▸ **Task requirements**: Working from the start of the listing, please write out exactly the lines through the one that holds "shape (no. 2 from left)", both included, and omit all pictures.
(Data records begins)
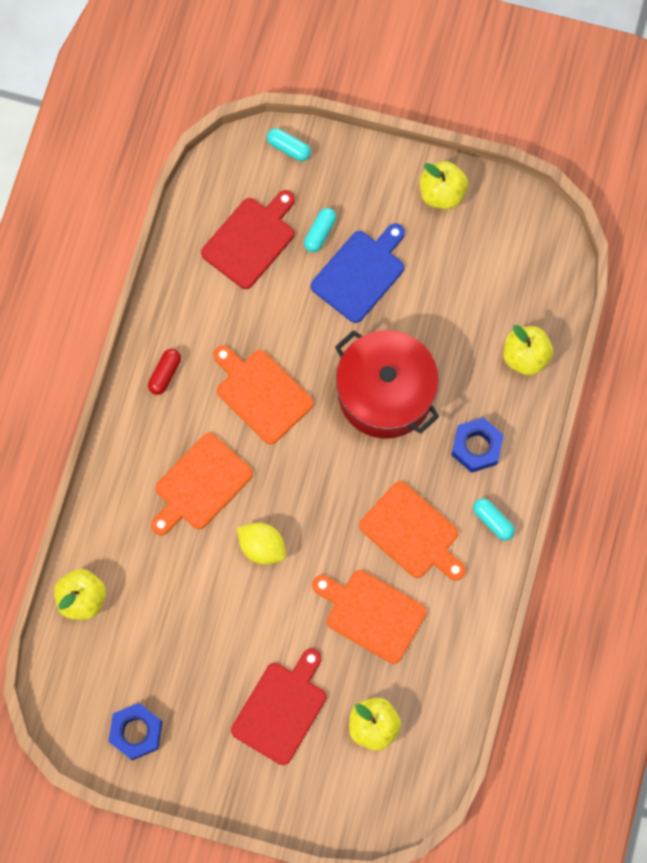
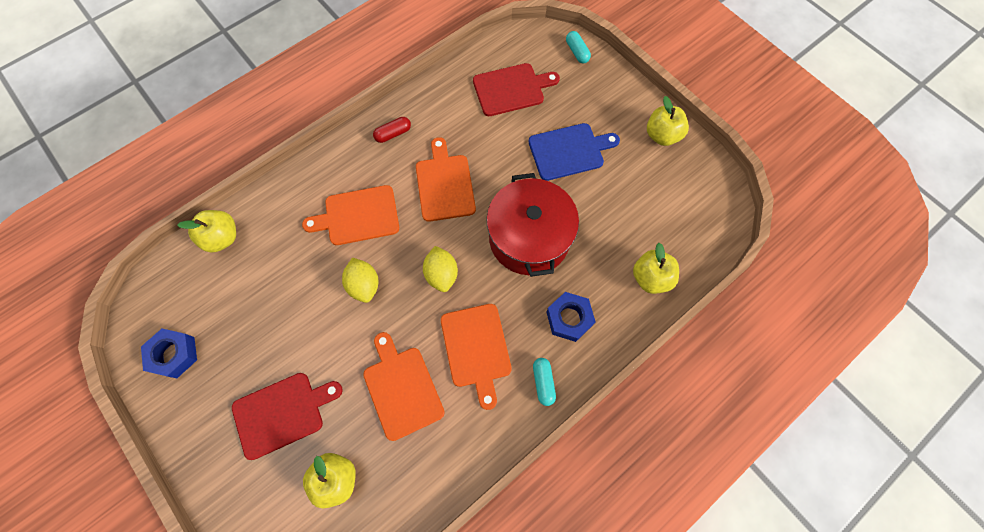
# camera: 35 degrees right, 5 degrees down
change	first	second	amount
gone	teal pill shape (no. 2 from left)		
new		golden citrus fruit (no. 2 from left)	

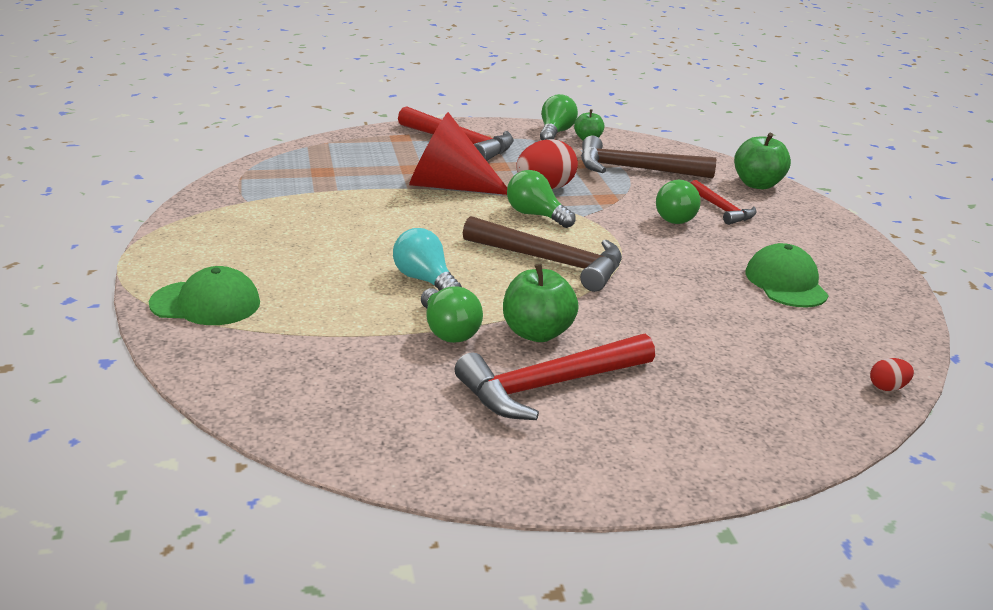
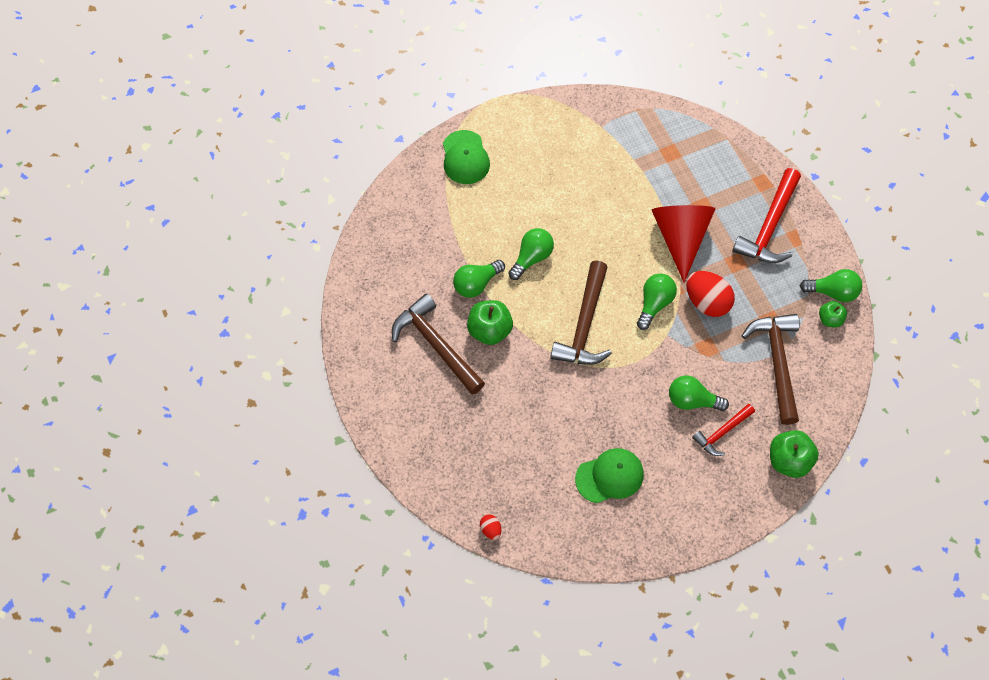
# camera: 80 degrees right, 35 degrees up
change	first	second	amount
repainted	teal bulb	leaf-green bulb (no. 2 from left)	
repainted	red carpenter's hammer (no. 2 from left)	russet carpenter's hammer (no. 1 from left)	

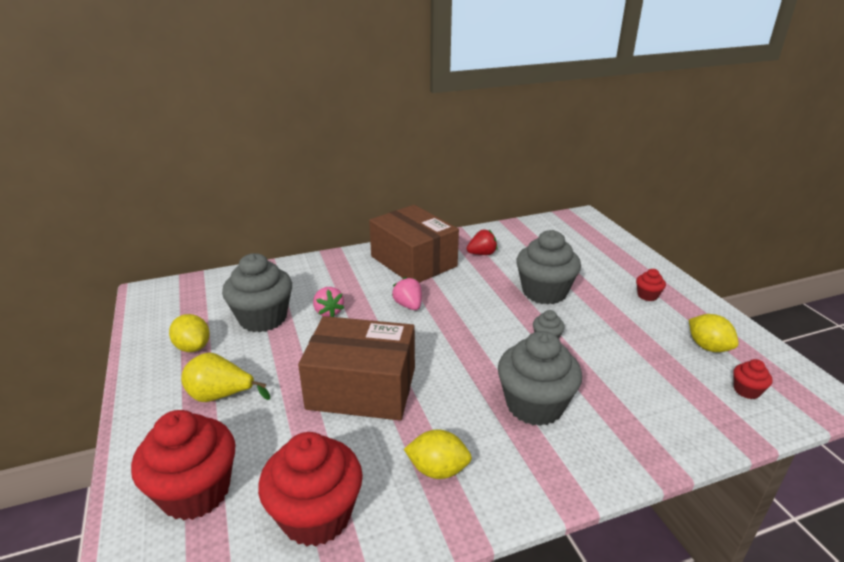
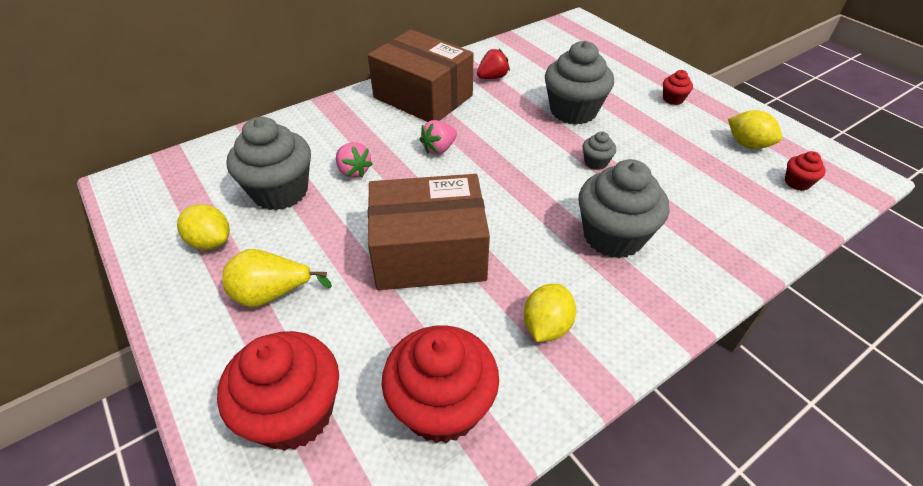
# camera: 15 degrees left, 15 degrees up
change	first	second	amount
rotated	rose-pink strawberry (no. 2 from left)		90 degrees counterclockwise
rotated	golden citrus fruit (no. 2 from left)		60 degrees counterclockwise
(Data records ends)
▸ **Task result**:
# camera: 35 degrees right, 5 degrees down
change	first	second	amount
gone	teal pill shape (no. 2 from left)		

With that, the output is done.